- _Your assignment_: Could you please find each line in the records that contains the word "none" and copy it?

----

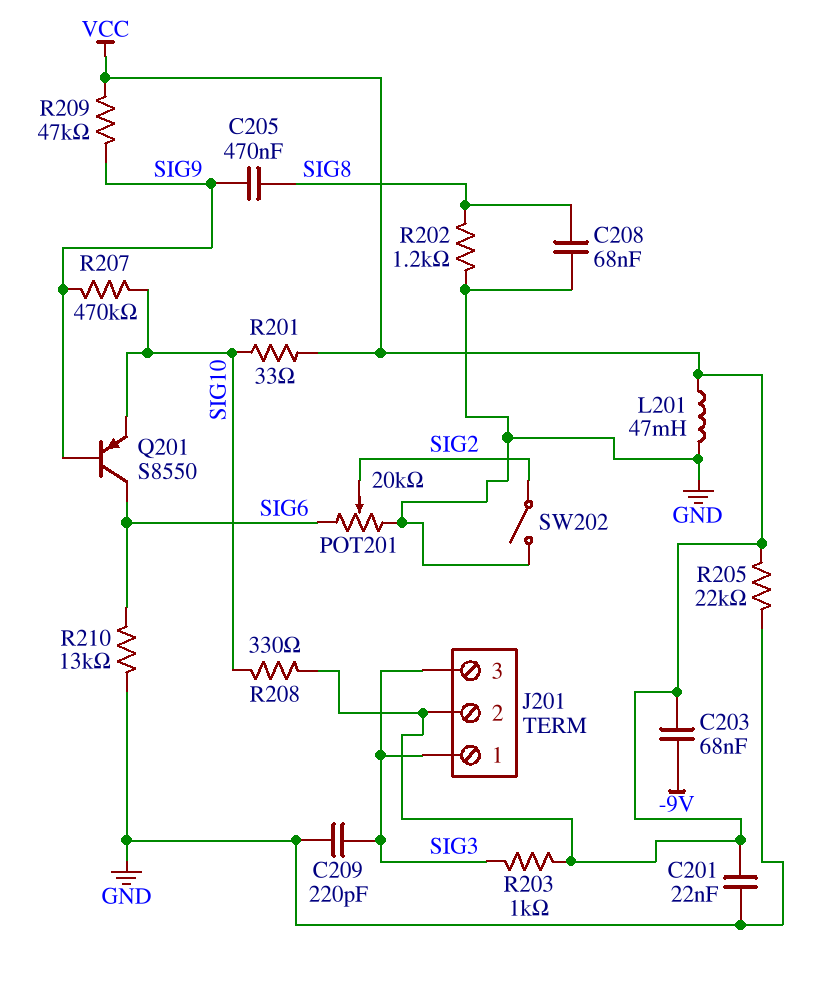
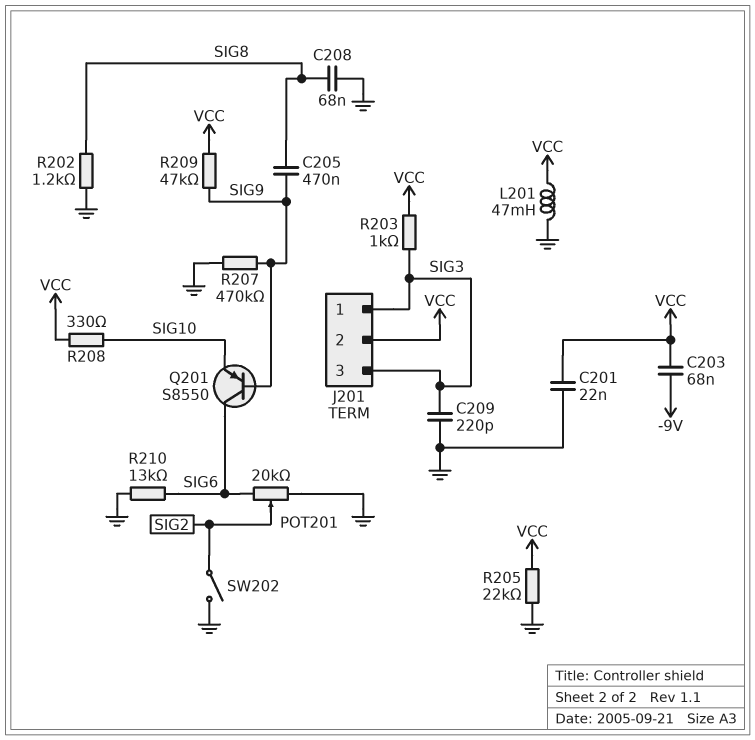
R201: 33 (SIG10, VCC) -> none
R207: 470k (SIG9, SIG10) -> 470k (GND, SIG9)

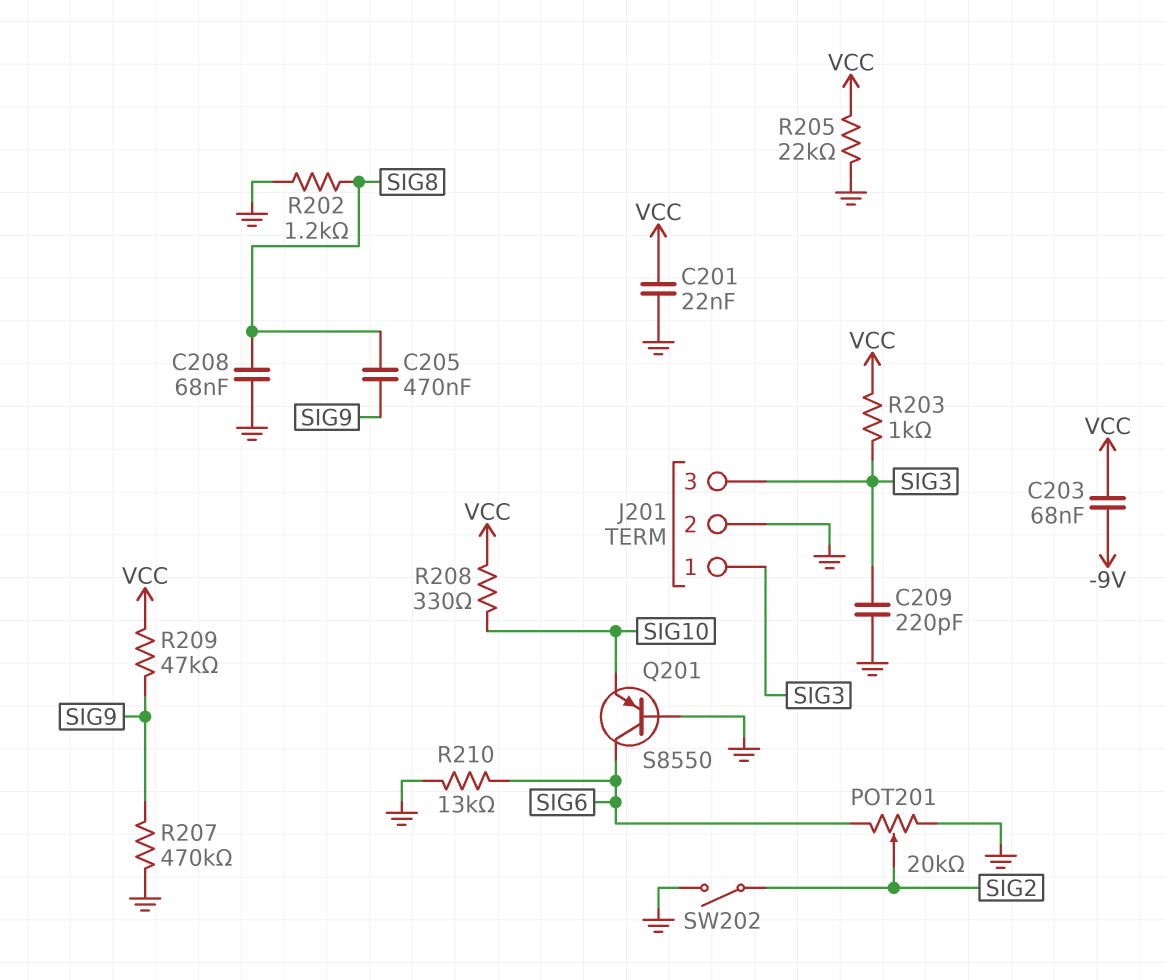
J201 pin 2: VCC -> GND
L201: 47mH (GND, VCC) -> none
Q201: PNP S8550 (B SIG9, C SIG6, E SIG10) -> PNP S8550 (B GND, C SIG6, E SIG10)

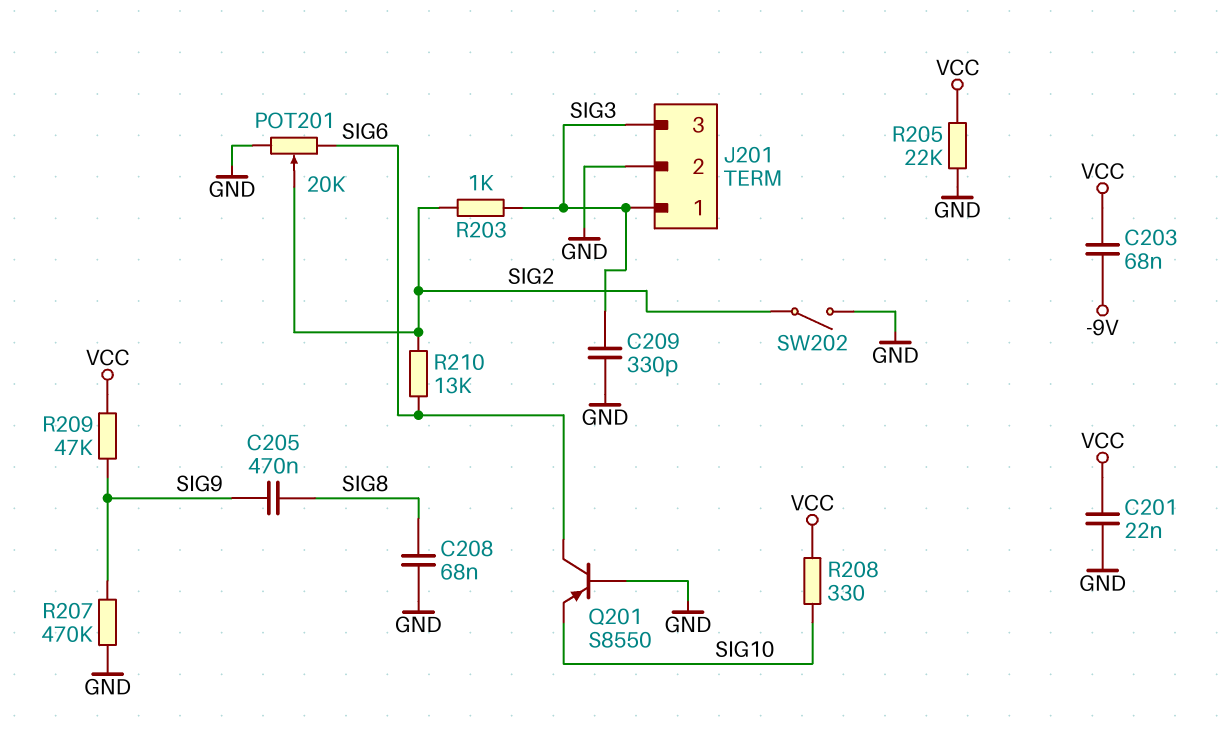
C209: 220pF (GND, SIG3) -> 330pF (GND, SIG3)
R202: 1.2k (GND, SIG8) -> none
R203: 1k (SIG3, VCC) -> 1k (SIG2, SIG3)
R210: 13k (GND, SIG6) -> 13k (SIG2, SIG6)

----

- _Answer to this exercise_:
R201: 33 (SIG10, VCC) -> none
L201: 47mH (GND, VCC) -> none
R202: 1.2k (GND, SIG8) -> none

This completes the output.